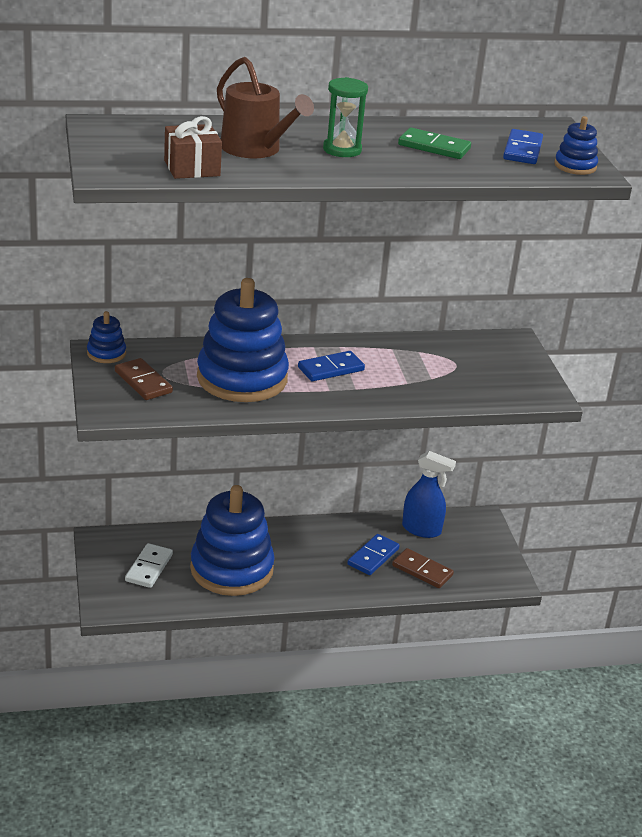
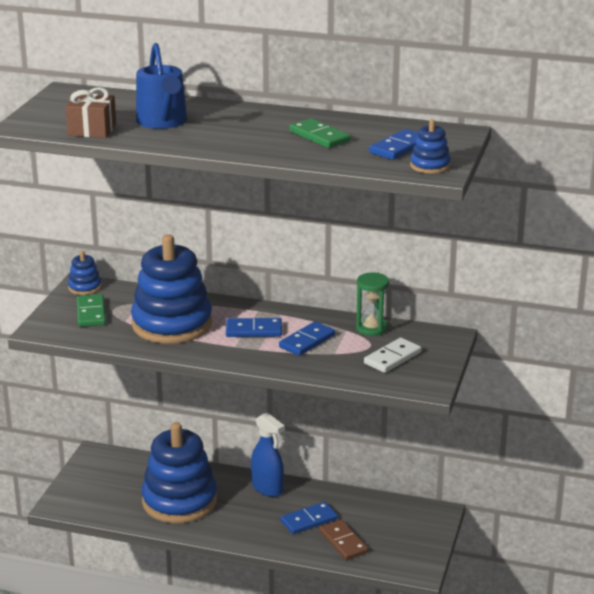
camera: 30 degrees right, 5 degrees down
(143, 382) = (91, 313): brown domino -> green domino
(149, 568) = (114, 484): white domino -> white domino (392, 358)
(255, 149) = (163, 122): brown watering can -> blue watering can
(342, 150) = (235, 130): green hourglass -> green hourglass (371, 328)
(393, 371) = (307, 341): none -> blue domino
(421, 529) = (373, 508): blue spray bottle -> blue spray bottle (267, 488)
——————
### Problem details
Leaving all pictures aside, quote each record exactly.

### Expected answer
camera: 30 degrees right, 5 degrees down
(143, 382) = (91, 313): brown domino -> green domino
(149, 568) = (114, 484): white domino -> white domino (392, 358)
(255, 149) = (163, 122): brown watering can -> blue watering can
(342, 150) = (235, 130): green hourglass -> green hourglass (371, 328)
(393, 371) = (307, 341): none -> blue domino
(421, 529) = (373, 508): blue spray bottle -> blue spray bottle (267, 488)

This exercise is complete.